* WHAT IS NEEDED
Your copy of the data below must be exact and must leave out all pictures.

[Records drawn from a dataset]
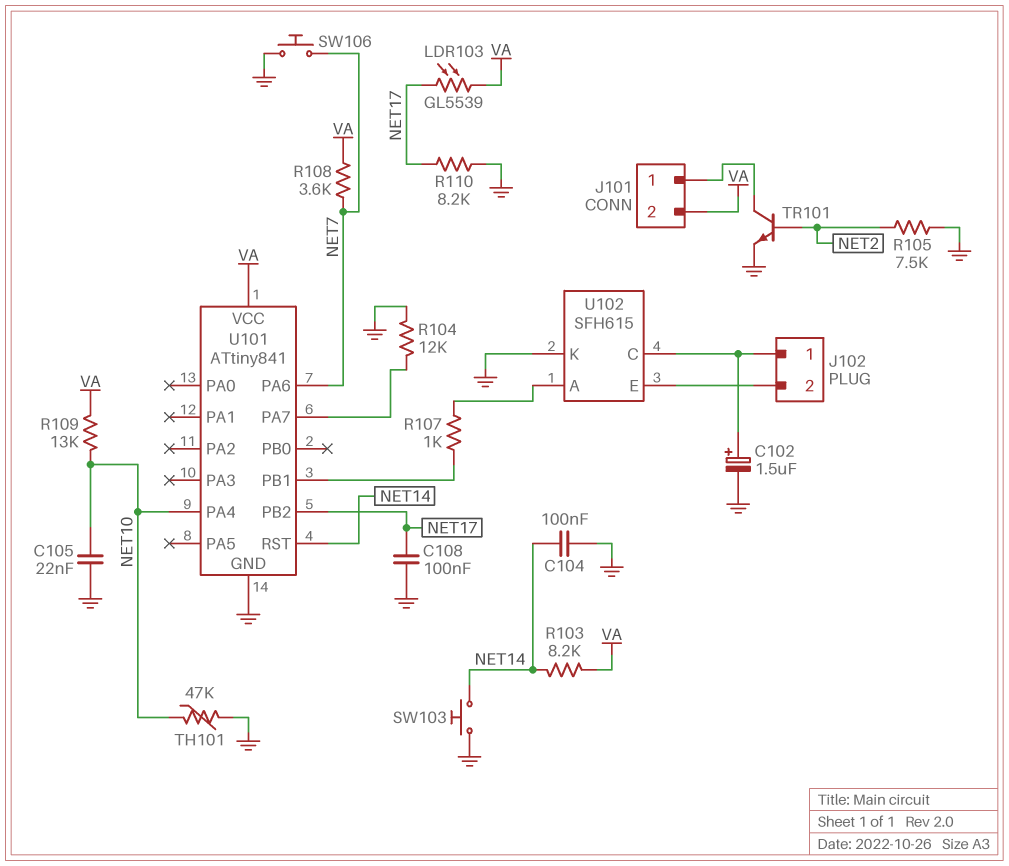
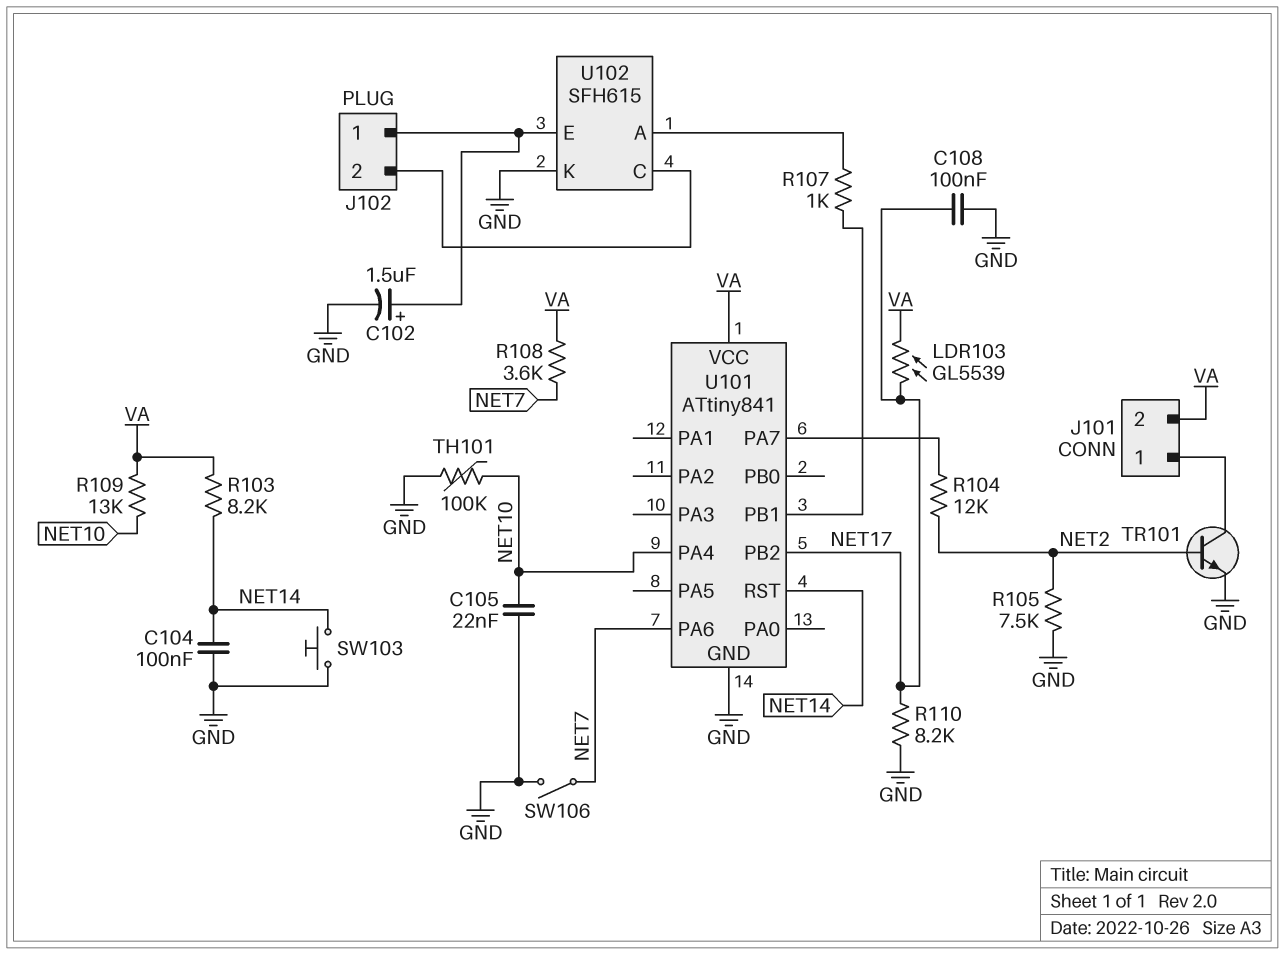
R104: 12k (GND, U101/PA7) -> 12k (NET2, U101/PA7)
SW106: button (GND, NET7) -> switch (GND, NET7)
TH101: 47k (GND, NET10) -> 100k (GND, NET10)
U102 pin C: J102/1 -> J102/2
U102 pin E: J102/2 -> J102/1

* RESPONSE
R104: 12k (GND, U101/PA7) -> 12k (NET2, U101/PA7)
SW106: button (GND, NET7) -> switch (GND, NET7)
TH101: 47k (GND, NET10) -> 100k (GND, NET10)
U102 pin C: J102/1 -> J102/2
U102 pin E: J102/2 -> J102/1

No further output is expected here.